Each entry that follows should be set down precisely, with its pictures removed.

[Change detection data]
-- Opening Marker --

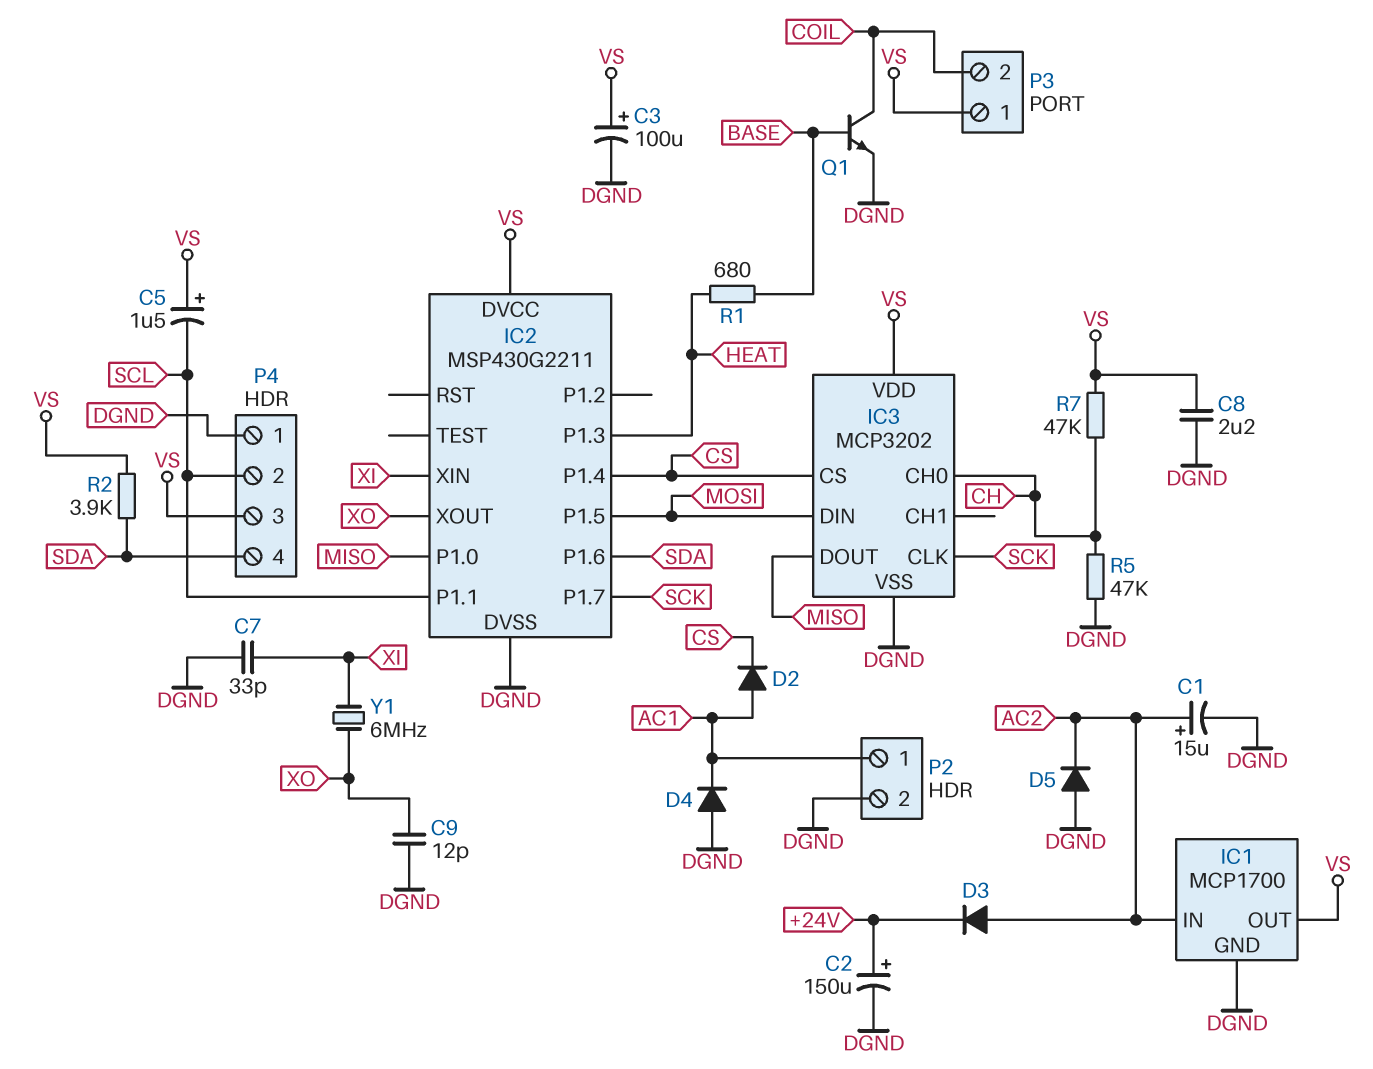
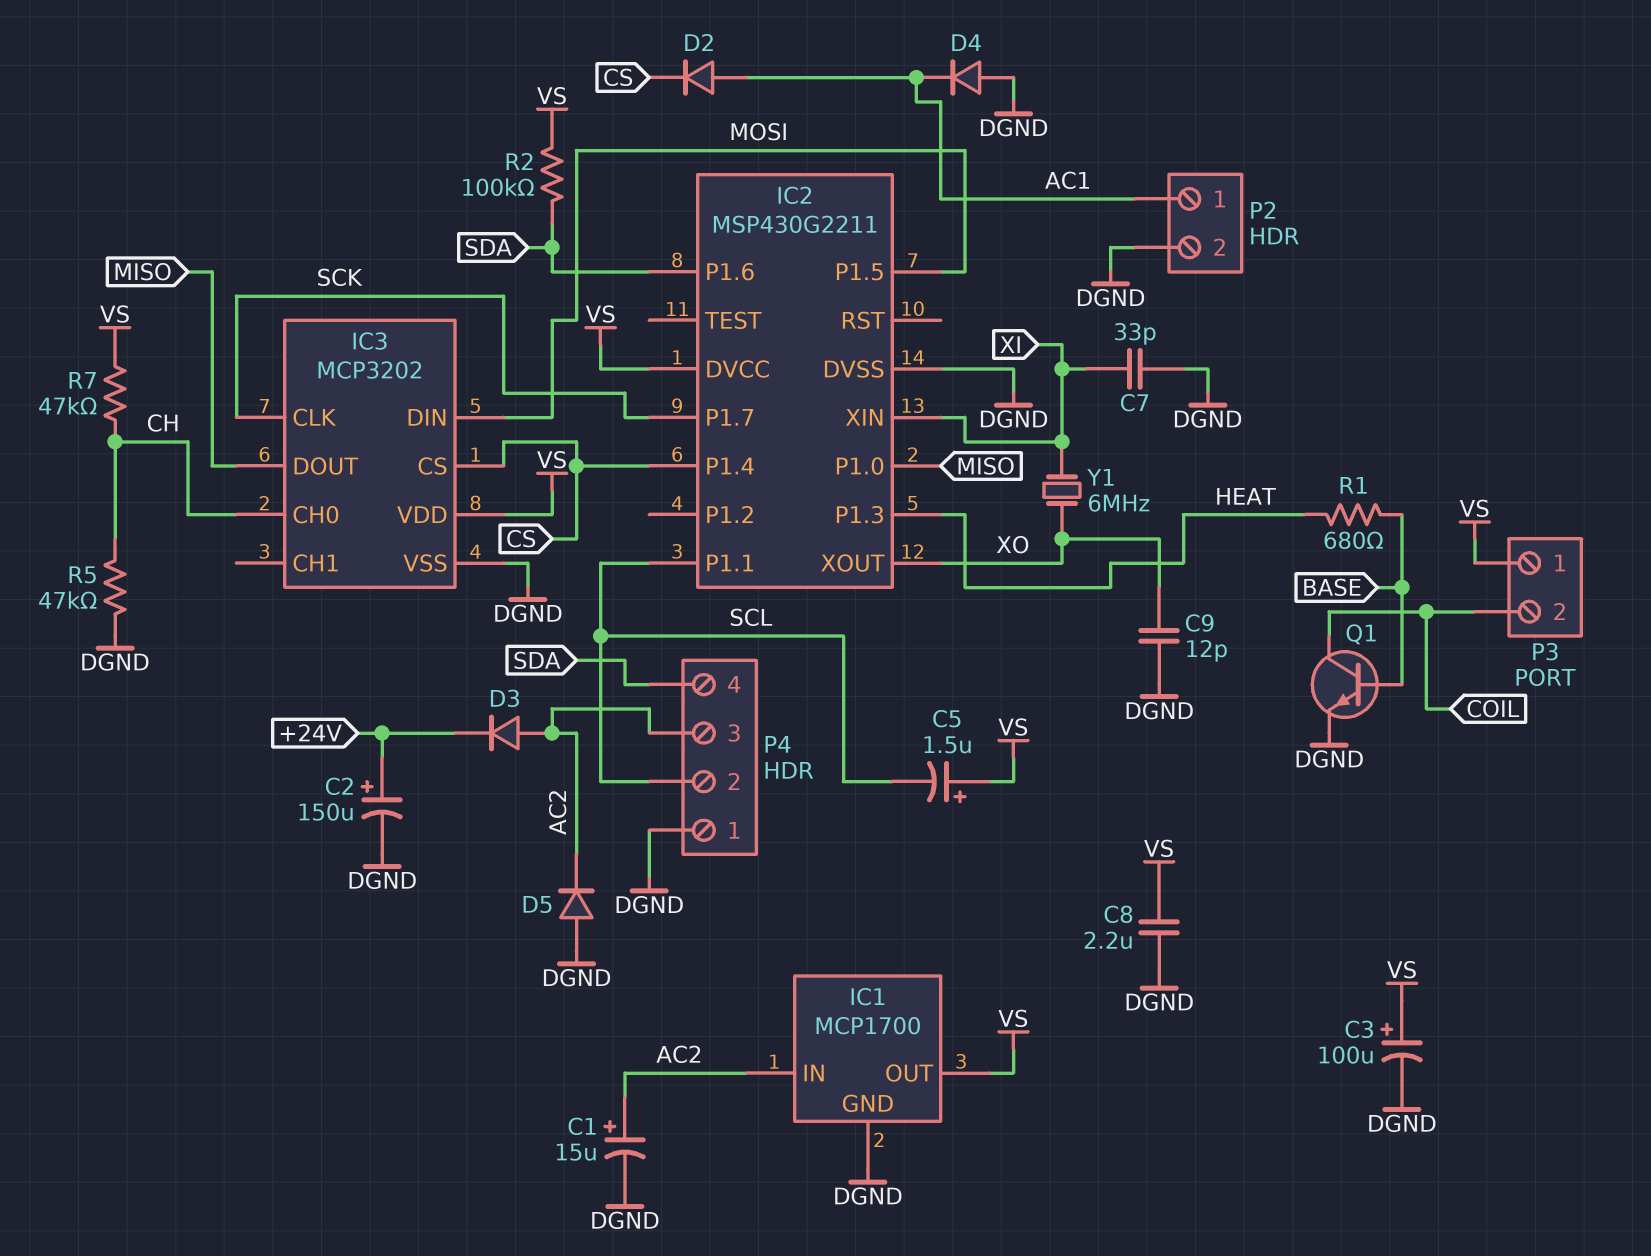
P4 pin 3: VS -> AC2
R2: 3.9k (SDA, VS) -> 100k (SDA, VS)

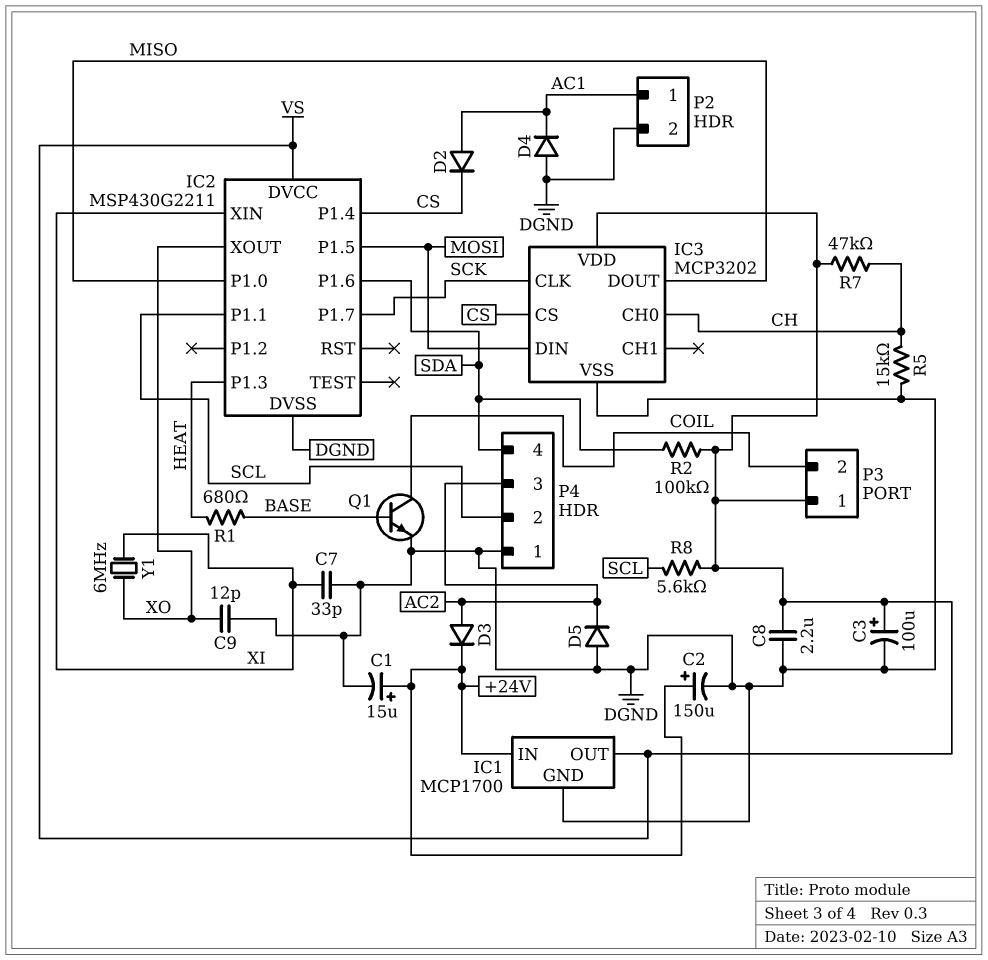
C1: 15uF (plus AC2, minus DGND) -> 15uF (plus +24V, minus DGND)
C5: 1.5uF (plus VS, minus SCL) -> none
IC1 pin IN: AC2 -> +24V
R5: 47k (CH, DGND) -> 15k (CH, DGND)
R8: none -> 5.6k (SCL, VS)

-- Closing Marker --

> Task output
P4 pin 3: VS -> AC2
R2: 3.9k (SDA, VS) -> 100k (SDA, VS)

C1: 15uF (plus AC2, minus DGND) -> 15uF (plus +24V, minus DGND)
C5: 1.5uF (plus VS, minus SCL) -> none
IC1 pin IN: AC2 -> +24V
R5: 47k (CH, DGND) -> 15k (CH, DGND)
R8: none -> 5.6k (SCL, VS)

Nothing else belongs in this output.